(Multi-step shape edit data)
-------
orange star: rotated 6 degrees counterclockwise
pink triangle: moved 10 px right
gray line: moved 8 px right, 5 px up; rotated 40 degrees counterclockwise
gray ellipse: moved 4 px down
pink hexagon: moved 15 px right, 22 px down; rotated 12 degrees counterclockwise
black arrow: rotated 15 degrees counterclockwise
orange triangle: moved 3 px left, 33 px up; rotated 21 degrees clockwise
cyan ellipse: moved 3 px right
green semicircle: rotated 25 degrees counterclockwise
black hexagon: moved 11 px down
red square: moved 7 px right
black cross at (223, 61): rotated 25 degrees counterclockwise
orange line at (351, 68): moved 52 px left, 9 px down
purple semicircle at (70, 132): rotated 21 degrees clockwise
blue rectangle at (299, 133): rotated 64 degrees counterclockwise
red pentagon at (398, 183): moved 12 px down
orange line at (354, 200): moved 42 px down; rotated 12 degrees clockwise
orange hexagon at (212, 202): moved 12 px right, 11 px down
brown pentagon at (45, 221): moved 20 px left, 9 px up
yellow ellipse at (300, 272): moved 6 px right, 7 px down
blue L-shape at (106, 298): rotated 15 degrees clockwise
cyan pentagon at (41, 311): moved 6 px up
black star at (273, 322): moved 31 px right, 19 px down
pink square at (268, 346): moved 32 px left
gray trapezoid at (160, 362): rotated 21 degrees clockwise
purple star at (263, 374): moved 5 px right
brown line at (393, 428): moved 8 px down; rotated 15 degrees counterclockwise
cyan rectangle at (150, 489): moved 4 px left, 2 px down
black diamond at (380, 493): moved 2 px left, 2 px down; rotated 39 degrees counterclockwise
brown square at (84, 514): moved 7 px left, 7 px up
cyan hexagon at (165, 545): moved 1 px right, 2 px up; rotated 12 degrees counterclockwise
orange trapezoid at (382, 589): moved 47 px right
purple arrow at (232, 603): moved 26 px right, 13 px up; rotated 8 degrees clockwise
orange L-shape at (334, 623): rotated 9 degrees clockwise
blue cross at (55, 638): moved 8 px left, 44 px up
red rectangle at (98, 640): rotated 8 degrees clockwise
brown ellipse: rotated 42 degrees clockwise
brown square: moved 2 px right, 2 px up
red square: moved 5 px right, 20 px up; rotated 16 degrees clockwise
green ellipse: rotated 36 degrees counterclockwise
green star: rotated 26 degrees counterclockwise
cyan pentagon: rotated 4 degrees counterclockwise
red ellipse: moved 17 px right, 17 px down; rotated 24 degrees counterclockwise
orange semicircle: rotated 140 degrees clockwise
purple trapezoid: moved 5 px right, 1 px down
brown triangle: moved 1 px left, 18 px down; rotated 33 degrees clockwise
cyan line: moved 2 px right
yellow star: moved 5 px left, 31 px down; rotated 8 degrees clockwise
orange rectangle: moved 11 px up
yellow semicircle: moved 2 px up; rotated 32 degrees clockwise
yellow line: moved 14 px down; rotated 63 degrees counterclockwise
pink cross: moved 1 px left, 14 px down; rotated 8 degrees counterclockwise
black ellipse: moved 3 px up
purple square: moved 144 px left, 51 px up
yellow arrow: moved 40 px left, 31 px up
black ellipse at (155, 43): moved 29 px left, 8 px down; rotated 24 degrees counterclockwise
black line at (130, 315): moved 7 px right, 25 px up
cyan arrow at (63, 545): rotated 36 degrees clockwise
-------
▸ WORK TASK: Reproduce every entry shown above, precisely as it stands.

▸ RESPONSE AREA:
orange star: rotated 6 degrees counterclockwise
pink triangle: moved 10 px right
gray line: moved 8 px right, 5 px up; rotated 40 degrees counterclockwise
gray ellipse: moved 4 px down
pink hexagon: moved 15 px right, 22 px down; rotated 12 degrees counterclockwise
black arrow: rotated 15 degrees counterclockwise
orange triangle: moved 3 px left, 33 px up; rotated 21 degrees clockwise
cyan ellipse: moved 3 px right
green semicircle: rotated 25 degrees counterclockwise
black hexagon: moved 11 px down
red square: moved 7 px right
black cross at (223, 61): rotated 25 degrees counterclockwise
orange line at (351, 68): moved 52 px left, 9 px down
purple semicircle at (70, 132): rotated 21 degrees clockwise
blue rectangle at (299, 133): rotated 64 degrees counterclockwise
red pentagon at (398, 183): moved 12 px down
orange line at (354, 200): moved 42 px down; rotated 12 degrees clockwise
orange hexagon at (212, 202): moved 12 px right, 11 px down
brown pentagon at (45, 221): moved 20 px left, 9 px up
yellow ellipse at (300, 272): moved 6 px right, 7 px down
blue L-shape at (106, 298): rotated 15 degrees clockwise
cyan pentagon at (41, 311): moved 6 px up
black star at (273, 322): moved 31 px right, 19 px down
pink square at (268, 346): moved 32 px left
gray trapezoid at (160, 362): rotated 21 degrees clockwise
purple star at (263, 374): moved 5 px right
brown line at (393, 428): moved 8 px down; rotated 15 degrees counterclockwise
cyan rectangle at (150, 489): moved 4 px left, 2 px down
black diamond at (380, 493): moved 2 px left, 2 px down; rotated 39 degrees counterclockwise
brown square at (84, 514): moved 7 px left, 7 px up
cyan hexagon at (165, 545): moved 1 px right, 2 px up; rotated 12 degrees counterclockwise
orange trapezoid at (382, 589): moved 47 px right
purple arrow at (232, 603): moved 26 px right, 13 px up; rotated 8 degrees clockwise
orange L-shape at (334, 623): rotated 9 degrees clockwise
blue cross at (55, 638): moved 8 px left, 44 px up
red rectangle at (98, 640): rotated 8 degrees clockwise
brown ellipse: rotated 42 degrees clockwise
brown square: moved 2 px right, 2 px up
red square: moved 5 px right, 20 px up; rotated 16 degrees clockwise
green ellipse: rotated 36 degrees counterclockwise
green star: rotated 26 degrees counterclockwise
cyan pentagon: rotated 4 degrees counterclockwise
red ellipse: moved 17 px right, 17 px down; rotated 24 degrees counterclockwise
orange semicircle: rotated 140 degrees clockwise
purple trapezoid: moved 5 px right, 1 px down
brown triangle: moved 1 px left, 18 px down; rotated 33 degrees clockwise
cyan line: moved 2 px right
yellow star: moved 5 px left, 31 px down; rotated 8 degrees clockwise
orange rectangle: moved 11 px up
yellow semicircle: moved 2 px up; rotated 32 degrees clockwise
yellow line: moved 14 px down; rotated 63 degrees counterclockwise
pink cross: moved 1 px left, 14 px down; rotated 8 degrees counterclockwise
black ellipse: moved 3 px up
purple square: moved 144 px left, 51 px up
yellow arrow: moved 40 px left, 31 px up
black ellipse at (155, 43): moved 29 px left, 8 px down; rotated 24 degrees counterclockwise
black line at (130, 315): moved 7 px right, 25 px up
cyan arrow at (63, 545): rotated 36 degrees clockwise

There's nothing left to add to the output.